■ **Activity**: What you write must be the listing below in full, word for word, minus its pictures.

■ **Supplied material**:
BEGIN
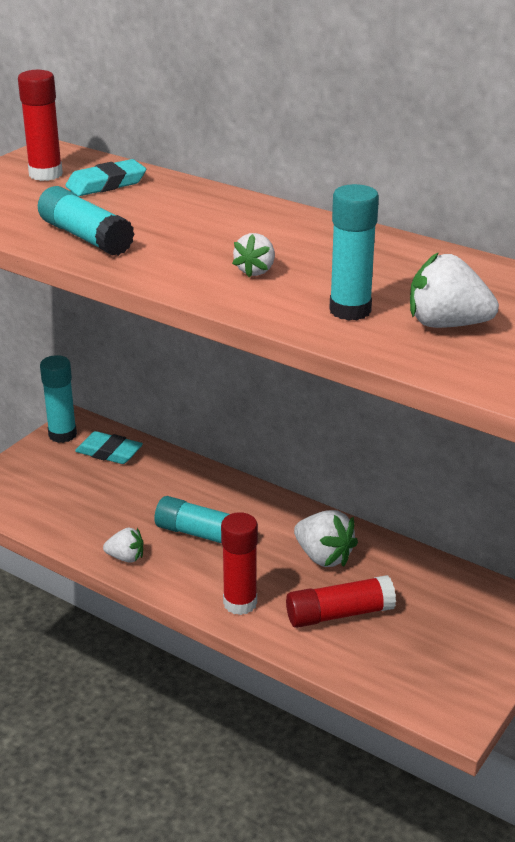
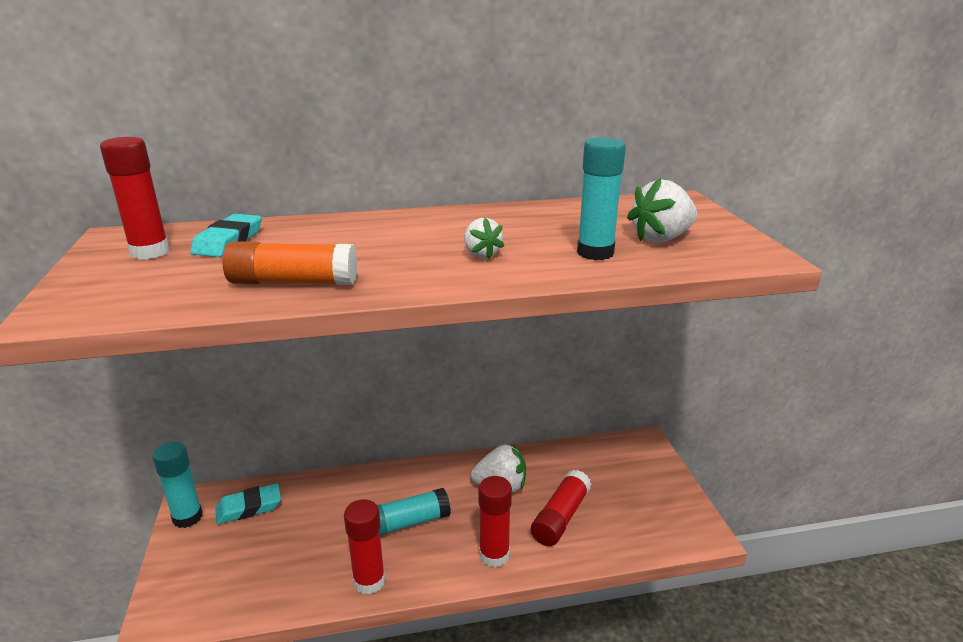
camera: 45 degrees left, 5 degrees down
turquoise glue stick [38,186,135,256] -> orange glue stick [222,241,357,285]
white strawberry [103,528,144,563] -> red glue stick [344,499,385,594]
END
■ **Exercise output**:
camera: 45 degrees left, 5 degrees down
turquoise glue stick [38,186,135,256] -> orange glue stick [222,241,357,285]
white strawberry [103,528,144,563] -> red glue stick [344,499,385,594]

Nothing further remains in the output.